**How to complete this task**: Please return every line in the following data that includes the string "türkis".

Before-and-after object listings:
▼
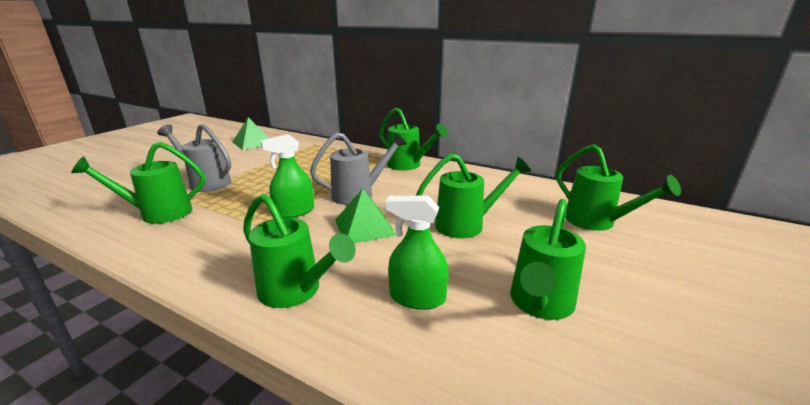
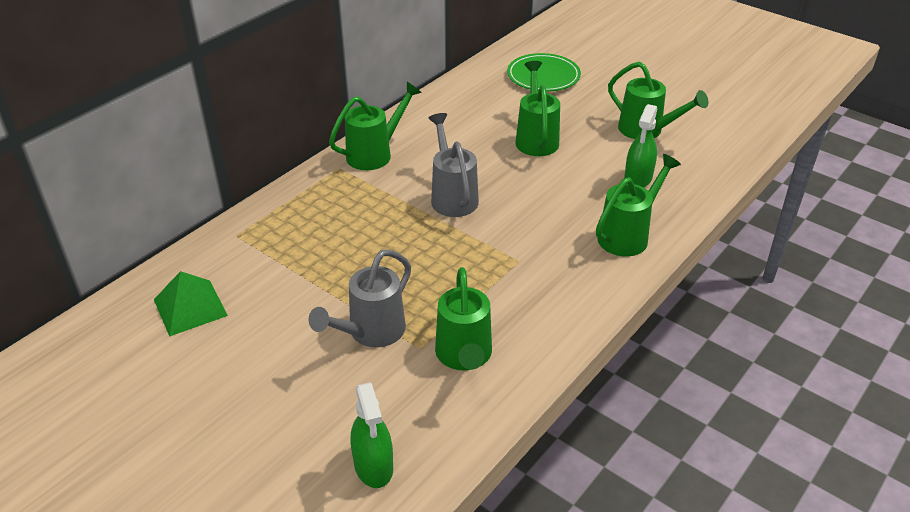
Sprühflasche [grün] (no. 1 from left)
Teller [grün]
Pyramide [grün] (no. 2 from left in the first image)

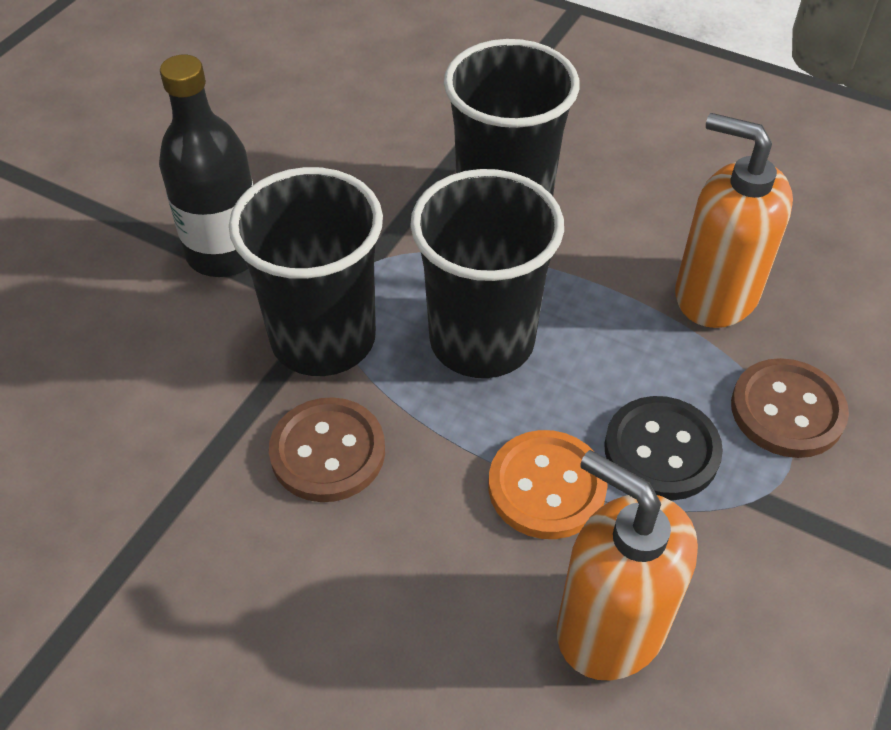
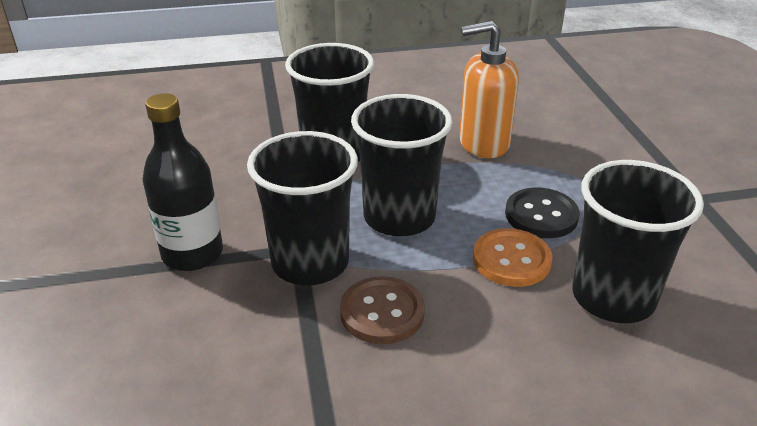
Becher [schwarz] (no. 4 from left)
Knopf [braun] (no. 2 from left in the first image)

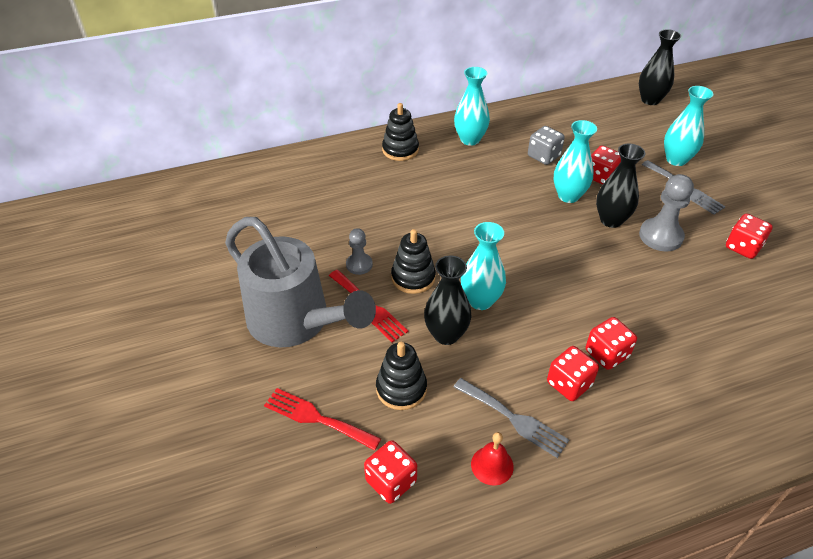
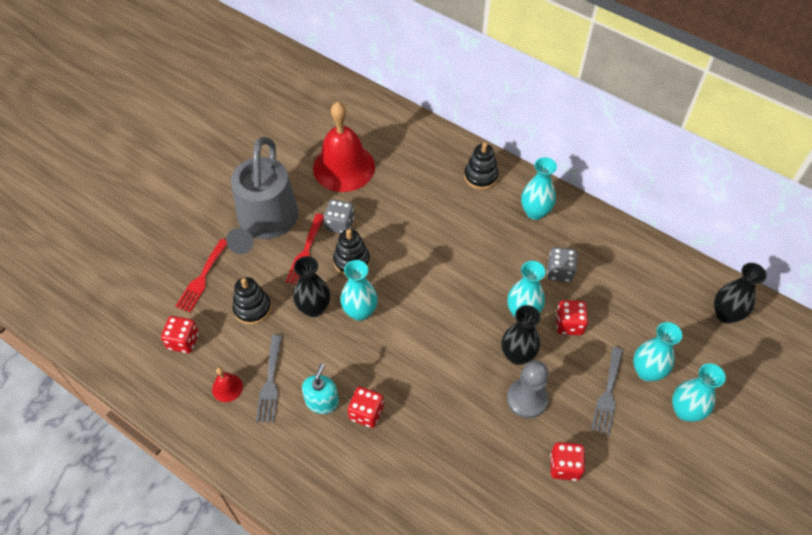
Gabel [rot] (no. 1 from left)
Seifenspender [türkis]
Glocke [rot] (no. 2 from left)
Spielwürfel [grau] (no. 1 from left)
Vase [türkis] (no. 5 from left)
▲
**Solution for this exercise**:
Seifenspender [türkis]
Vase [türkis] (no. 5 from left)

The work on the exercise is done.